-- Before-and-after change data --
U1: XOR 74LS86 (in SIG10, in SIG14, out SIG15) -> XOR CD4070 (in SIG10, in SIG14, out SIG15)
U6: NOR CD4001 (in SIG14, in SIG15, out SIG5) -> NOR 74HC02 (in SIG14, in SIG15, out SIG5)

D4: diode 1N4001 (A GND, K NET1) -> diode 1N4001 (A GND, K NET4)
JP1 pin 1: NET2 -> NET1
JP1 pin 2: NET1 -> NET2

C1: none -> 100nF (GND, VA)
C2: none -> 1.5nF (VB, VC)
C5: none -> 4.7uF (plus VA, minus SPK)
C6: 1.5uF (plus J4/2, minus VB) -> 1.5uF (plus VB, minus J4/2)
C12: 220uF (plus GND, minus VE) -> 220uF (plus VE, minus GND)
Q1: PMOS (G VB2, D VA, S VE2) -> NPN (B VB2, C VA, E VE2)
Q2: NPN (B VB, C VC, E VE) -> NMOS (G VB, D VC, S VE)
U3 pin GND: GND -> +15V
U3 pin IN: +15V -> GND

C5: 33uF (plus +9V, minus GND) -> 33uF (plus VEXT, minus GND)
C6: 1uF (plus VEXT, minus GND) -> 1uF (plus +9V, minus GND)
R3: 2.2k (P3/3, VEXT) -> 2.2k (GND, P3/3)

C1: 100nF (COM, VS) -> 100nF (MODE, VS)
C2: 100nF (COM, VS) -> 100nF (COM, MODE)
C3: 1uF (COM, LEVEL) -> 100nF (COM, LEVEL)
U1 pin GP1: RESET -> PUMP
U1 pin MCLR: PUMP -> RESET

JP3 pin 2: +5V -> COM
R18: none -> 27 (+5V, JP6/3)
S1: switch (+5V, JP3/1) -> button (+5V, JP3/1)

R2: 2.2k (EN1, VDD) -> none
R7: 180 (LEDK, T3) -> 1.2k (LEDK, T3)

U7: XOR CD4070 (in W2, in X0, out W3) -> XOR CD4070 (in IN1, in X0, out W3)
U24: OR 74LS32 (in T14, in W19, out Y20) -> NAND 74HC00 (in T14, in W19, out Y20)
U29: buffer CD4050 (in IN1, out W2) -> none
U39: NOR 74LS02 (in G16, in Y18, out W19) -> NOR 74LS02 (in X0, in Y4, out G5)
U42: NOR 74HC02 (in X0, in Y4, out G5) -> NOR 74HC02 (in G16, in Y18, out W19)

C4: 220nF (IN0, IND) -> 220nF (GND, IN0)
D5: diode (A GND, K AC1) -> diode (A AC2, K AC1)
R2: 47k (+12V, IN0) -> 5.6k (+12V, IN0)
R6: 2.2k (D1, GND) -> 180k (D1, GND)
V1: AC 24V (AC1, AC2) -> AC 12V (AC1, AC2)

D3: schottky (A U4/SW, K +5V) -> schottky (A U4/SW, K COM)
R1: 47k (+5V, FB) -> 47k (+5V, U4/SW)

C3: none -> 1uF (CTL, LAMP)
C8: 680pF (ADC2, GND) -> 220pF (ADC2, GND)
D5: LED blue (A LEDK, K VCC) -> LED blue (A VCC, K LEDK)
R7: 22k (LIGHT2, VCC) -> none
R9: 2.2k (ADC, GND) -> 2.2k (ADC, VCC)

-- Work task --
The answer should be the full set of records, reproduced exactly.

-- Result --
U1: XOR 74LS86 (in SIG10, in SIG14, out SIG15) -> XOR CD4070 (in SIG10, in SIG14, out SIG15)
U6: NOR CD4001 (in SIG14, in SIG15, out SIG5) -> NOR 74HC02 (in SIG14, in SIG15, out SIG5)

D4: diode 1N4001 (A GND, K NET1) -> diode 1N4001 (A GND, K NET4)
JP1 pin 1: NET2 -> NET1
JP1 pin 2: NET1 -> NET2

C1: none -> 100nF (GND, VA)
C2: none -> 1.5nF (VB, VC)
C5: none -> 4.7uF (plus VA, minus SPK)
C6: 1.5uF (plus J4/2, minus VB) -> 1.5uF (plus VB, minus J4/2)
C12: 220uF (plus GND, minus VE) -> 220uF (plus VE, minus GND)
Q1: PMOS (G VB2, D VA, S VE2) -> NPN (B VB2, C VA, E VE2)
Q2: NPN (B VB, C VC, E VE) -> NMOS (G VB, D VC, S VE)
U3 pin GND: GND -> +15V
U3 pin IN: +15V -> GND

C5: 33uF (plus +9V, minus GND) -> 33uF (plus VEXT, minus GND)
C6: 1uF (plus VEXT, minus GND) -> 1uF (plus +9V, minus GND)
R3: 2.2k (P3/3, VEXT) -> 2.2k (GND, P3/3)

C1: 100nF (COM, VS) -> 100nF (MODE, VS)
C2: 100nF (COM, VS) -> 100nF (COM, MODE)
C3: 1uF (COM, LEVEL) -> 100nF (COM, LEVEL)
U1 pin GP1: RESET -> PUMP
U1 pin MCLR: PUMP -> RESET

JP3 pin 2: +5V -> COM
R18: none -> 27 (+5V, JP6/3)
S1: switch (+5V, JP3/1) -> button (+5V, JP3/1)

R2: 2.2k (EN1, VDD) -> none
R7: 180 (LEDK, T3) -> 1.2k (LEDK, T3)

U7: XOR CD4070 (in W2, in X0, out W3) -> XOR CD4070 (in IN1, in X0, out W3)
U24: OR 74LS32 (in T14, in W19, out Y20) -> NAND 74HC00 (in T14, in W19, out Y20)
U29: buffer CD4050 (in IN1, out W2) -> none
U39: NOR 74LS02 (in G16, in Y18, out W19) -> NOR 74LS02 (in X0, in Y4, out G5)
U42: NOR 74HC02 (in X0, in Y4, out G5) -> NOR 74HC02 (in G16, in Y18, out W19)

C4: 220nF (IN0, IND) -> 220nF (GND, IN0)
D5: diode (A GND, K AC1) -> diode (A AC2, K AC1)
R2: 47k (+12V, IN0) -> 5.6k (+12V, IN0)
R6: 2.2k (D1, GND) -> 180k (D1, GND)
V1: AC 24V (AC1, AC2) -> AC 12V (AC1, AC2)

D3: schottky (A U4/SW, K +5V) -> schottky (A U4/SW, K COM)
R1: 47k (+5V, FB) -> 47k (+5V, U4/SW)

C3: none -> 1uF (CTL, LAMP)
C8: 680pF (ADC2, GND) -> 220pF (ADC2, GND)
D5: LED blue (A LEDK, K VCC) -> LED blue (A VCC, K LEDK)
R7: 22k (LIGHT2, VCC) -> none
R9: 2.2k (ADC, GND) -> 2.2k (ADC, VCC)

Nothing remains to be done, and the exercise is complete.